_TASK GOAL:_ If a line in the data below contains "black", copy it.

_INPUT FOR THIS TASK:_
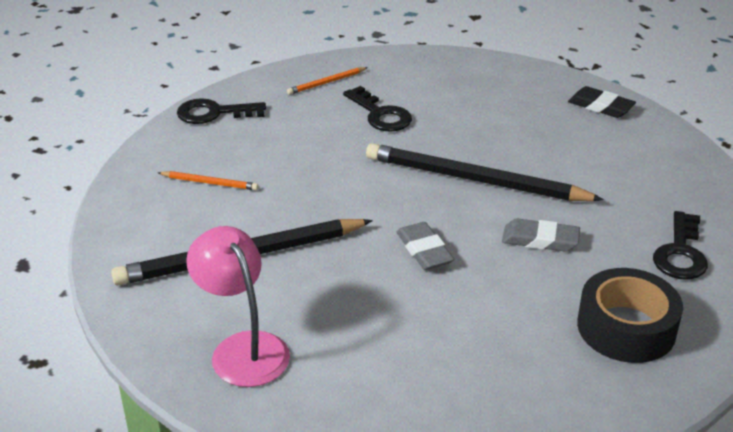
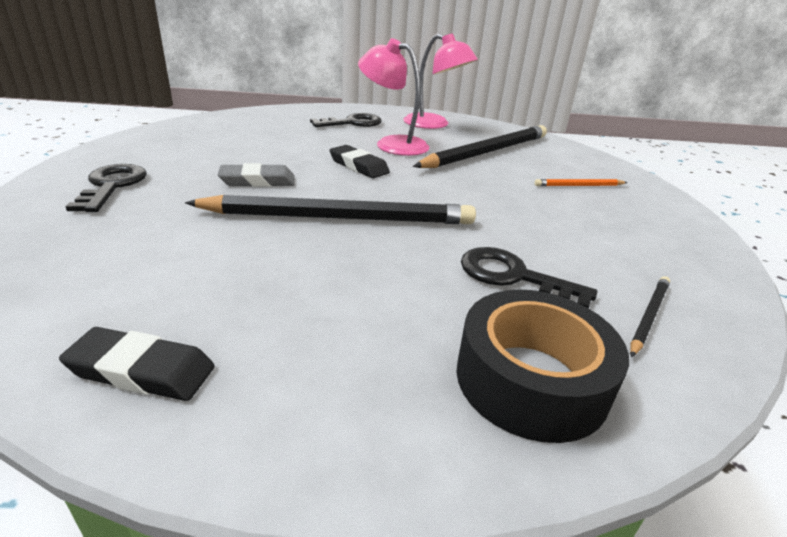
camera: 155 degrees right, 5 degrees down
black key [177,98,266,124] -> black key moved to [310,113,382,127]
orange pencil [287,67,368,95] -> black pencil [630,276,670,357]
grey eraser [397,222,454,270] -> black eraser [329,145,390,178]
black tape [577,268,683,363] -> black tape moved to [456,289,629,443]
none -> pink lamp [358,38,430,156]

_EXERCISE OUTPUT:_
black key [177,98,266,124] -> black key moved to [310,113,382,127]
orange pencil [287,67,368,95] -> black pencil [630,276,670,357]
grey eraser [397,222,454,270] -> black eraser [329,145,390,178]
black tape [577,268,683,363] -> black tape moved to [456,289,629,443]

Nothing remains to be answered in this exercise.